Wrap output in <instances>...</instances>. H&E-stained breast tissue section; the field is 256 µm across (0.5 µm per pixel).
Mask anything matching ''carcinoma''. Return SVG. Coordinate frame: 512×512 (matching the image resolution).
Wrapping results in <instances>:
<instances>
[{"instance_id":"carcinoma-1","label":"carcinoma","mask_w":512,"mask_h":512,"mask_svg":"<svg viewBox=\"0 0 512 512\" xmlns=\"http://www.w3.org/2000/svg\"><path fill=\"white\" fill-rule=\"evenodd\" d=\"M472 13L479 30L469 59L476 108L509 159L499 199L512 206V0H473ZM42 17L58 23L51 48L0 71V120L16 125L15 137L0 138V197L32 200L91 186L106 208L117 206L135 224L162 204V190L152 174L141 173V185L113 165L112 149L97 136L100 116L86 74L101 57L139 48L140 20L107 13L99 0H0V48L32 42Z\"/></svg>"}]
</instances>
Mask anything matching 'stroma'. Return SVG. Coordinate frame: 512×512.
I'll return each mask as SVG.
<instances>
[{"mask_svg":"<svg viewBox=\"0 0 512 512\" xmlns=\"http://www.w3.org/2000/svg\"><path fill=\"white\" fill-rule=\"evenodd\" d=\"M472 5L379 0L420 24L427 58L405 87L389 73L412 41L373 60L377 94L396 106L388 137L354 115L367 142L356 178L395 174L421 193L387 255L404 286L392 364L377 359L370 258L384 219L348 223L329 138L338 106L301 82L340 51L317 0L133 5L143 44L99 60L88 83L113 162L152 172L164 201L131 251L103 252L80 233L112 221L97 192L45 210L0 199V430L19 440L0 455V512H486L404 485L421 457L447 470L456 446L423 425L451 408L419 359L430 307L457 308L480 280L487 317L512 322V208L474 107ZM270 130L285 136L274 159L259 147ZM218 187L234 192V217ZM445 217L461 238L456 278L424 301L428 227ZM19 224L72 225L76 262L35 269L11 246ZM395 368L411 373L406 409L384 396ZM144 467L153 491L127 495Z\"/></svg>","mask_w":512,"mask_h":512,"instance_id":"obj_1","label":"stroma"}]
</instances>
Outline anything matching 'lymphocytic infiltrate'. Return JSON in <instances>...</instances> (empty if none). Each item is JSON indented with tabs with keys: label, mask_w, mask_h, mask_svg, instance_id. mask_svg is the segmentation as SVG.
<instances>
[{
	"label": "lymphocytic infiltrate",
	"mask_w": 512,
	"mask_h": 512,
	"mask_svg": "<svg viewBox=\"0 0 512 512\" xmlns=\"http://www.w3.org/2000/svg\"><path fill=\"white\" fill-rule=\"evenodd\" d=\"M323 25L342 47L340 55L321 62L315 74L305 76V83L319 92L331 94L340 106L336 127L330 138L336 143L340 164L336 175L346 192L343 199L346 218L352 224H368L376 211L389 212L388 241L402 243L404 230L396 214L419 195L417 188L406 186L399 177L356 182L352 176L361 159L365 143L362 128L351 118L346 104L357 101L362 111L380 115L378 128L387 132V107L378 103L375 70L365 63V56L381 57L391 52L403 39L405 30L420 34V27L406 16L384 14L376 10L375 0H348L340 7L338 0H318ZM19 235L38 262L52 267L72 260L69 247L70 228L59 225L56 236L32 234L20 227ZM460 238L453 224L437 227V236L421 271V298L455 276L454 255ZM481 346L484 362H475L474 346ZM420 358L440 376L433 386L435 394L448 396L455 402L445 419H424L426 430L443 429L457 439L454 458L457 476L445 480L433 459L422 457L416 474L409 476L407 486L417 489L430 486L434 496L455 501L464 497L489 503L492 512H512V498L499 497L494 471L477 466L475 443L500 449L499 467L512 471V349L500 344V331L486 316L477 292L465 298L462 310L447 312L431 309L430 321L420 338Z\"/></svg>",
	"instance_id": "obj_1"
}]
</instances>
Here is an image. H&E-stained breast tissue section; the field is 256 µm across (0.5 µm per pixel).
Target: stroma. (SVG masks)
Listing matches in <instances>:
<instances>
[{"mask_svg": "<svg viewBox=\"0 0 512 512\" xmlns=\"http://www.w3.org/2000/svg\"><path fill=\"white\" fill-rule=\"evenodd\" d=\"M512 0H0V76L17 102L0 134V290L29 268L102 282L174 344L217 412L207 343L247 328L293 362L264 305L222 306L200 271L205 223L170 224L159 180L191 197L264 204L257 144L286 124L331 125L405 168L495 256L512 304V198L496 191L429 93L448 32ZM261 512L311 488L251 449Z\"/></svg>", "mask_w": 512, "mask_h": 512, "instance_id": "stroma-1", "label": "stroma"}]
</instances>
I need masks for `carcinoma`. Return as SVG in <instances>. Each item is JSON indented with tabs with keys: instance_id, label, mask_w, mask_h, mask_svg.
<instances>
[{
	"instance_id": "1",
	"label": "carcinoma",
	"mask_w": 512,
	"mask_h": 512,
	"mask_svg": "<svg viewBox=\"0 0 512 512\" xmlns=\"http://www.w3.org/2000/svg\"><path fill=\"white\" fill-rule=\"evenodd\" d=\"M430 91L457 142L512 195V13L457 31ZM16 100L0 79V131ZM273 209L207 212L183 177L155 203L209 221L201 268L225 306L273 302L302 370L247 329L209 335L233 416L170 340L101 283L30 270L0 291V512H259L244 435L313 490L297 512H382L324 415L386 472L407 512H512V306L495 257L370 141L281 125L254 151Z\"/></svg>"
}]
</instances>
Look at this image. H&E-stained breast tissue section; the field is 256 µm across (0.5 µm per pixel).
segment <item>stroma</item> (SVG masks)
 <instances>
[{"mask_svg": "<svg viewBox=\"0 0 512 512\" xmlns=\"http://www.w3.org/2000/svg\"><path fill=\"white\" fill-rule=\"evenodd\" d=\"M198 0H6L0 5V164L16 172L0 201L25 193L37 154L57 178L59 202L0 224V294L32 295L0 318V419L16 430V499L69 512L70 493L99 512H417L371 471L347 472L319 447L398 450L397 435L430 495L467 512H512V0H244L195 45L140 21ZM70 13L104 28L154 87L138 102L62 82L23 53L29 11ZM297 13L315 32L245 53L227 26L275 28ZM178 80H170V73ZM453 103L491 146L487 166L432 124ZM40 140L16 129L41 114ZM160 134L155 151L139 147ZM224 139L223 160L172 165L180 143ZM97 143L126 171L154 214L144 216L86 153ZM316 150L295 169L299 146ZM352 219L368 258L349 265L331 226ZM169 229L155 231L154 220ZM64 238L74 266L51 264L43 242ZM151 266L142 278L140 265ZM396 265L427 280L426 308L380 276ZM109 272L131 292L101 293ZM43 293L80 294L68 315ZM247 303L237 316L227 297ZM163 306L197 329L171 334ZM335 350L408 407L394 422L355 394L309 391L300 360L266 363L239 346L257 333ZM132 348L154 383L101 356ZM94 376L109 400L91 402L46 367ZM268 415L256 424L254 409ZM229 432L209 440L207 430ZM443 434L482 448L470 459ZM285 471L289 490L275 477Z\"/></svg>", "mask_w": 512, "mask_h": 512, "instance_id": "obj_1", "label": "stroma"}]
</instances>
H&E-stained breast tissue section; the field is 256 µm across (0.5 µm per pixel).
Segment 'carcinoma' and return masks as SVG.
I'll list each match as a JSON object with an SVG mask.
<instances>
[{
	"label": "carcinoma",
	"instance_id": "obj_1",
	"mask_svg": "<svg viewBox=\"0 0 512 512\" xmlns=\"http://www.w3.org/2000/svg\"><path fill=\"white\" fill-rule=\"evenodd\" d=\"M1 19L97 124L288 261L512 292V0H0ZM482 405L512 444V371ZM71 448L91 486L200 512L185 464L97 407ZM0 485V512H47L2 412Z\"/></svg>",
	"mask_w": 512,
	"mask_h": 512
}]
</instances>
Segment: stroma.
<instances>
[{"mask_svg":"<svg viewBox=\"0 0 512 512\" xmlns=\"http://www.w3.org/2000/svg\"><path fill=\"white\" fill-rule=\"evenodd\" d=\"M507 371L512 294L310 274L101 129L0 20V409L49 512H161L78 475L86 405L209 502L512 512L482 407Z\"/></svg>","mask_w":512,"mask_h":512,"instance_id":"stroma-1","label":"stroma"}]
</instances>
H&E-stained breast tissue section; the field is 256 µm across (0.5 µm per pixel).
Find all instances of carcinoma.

************

* **What the task asks**
Copy out every line from the records that has the word "pixel".

* **Complete output**
Wrap output in <instances>...</instances>. H&E-stained breast tissue section; the field is 256 µm across (0.5 µm per pixel).
Here is an image. H&E-stained breast tissue section; the field is 256 µm across (0.5 µm per pixel).
Look at this image. H&E-stained breast tissue section; the field is 256 µm across (0.5 µm per pixel).
H&E-stained breast tissue section; the field is 256 µm across (0.5 µm per pixel).
H&E-stained breast tissue section; the field is 256 µm across (0.5 µm per pixel).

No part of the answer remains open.